WHAT NEEDS TO BE DONE: Copy every entry exactly as it reads and exclude whatever pictures appear.
····················
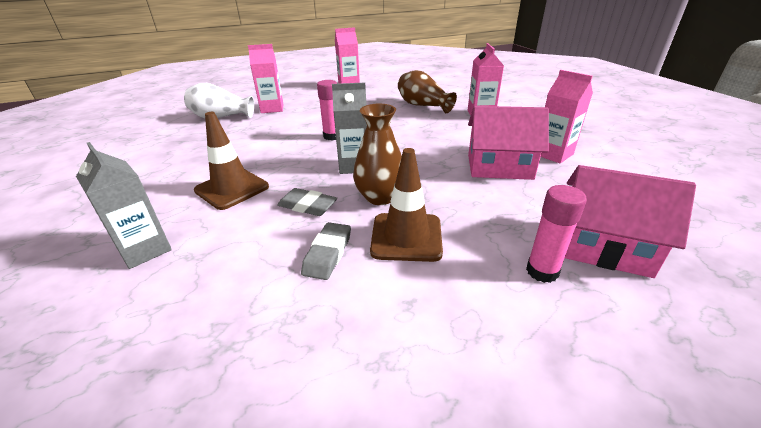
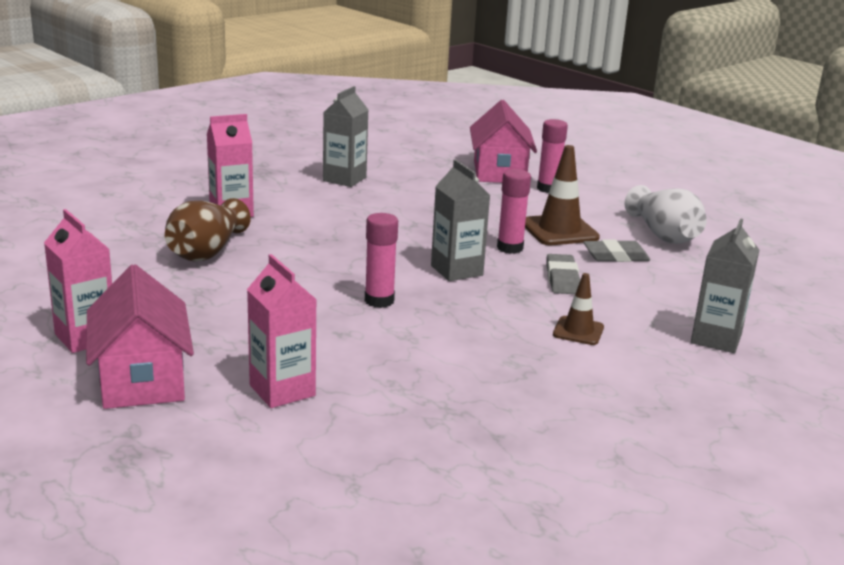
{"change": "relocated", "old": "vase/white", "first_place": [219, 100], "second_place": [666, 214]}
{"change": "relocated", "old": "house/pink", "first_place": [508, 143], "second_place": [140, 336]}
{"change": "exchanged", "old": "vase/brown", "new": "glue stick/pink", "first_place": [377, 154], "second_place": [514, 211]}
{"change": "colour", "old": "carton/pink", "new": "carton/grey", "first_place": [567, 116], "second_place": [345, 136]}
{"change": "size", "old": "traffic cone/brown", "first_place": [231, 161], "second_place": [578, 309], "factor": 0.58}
····················
YOUR SOLUTION:
{"change": "relocated", "old": "vase/white", "first_place": [219, 100], "second_place": [666, 214]}
{"change": "relocated", "old": "house/pink", "first_place": [508, 143], "second_place": [140, 336]}
{"change": "exchanged", "old": "vase/brown", "new": "glue stick/pink", "first_place": [377, 154], "second_place": [514, 211]}
{"change": "colour", "old": "carton/pink", "new": "carton/grey", "first_place": [567, 116], "second_place": [345, 136]}
{"change": "size", "old": "traffic cone/brown", "first_place": [231, 161], "second_place": [578, 309], "factor": 0.58}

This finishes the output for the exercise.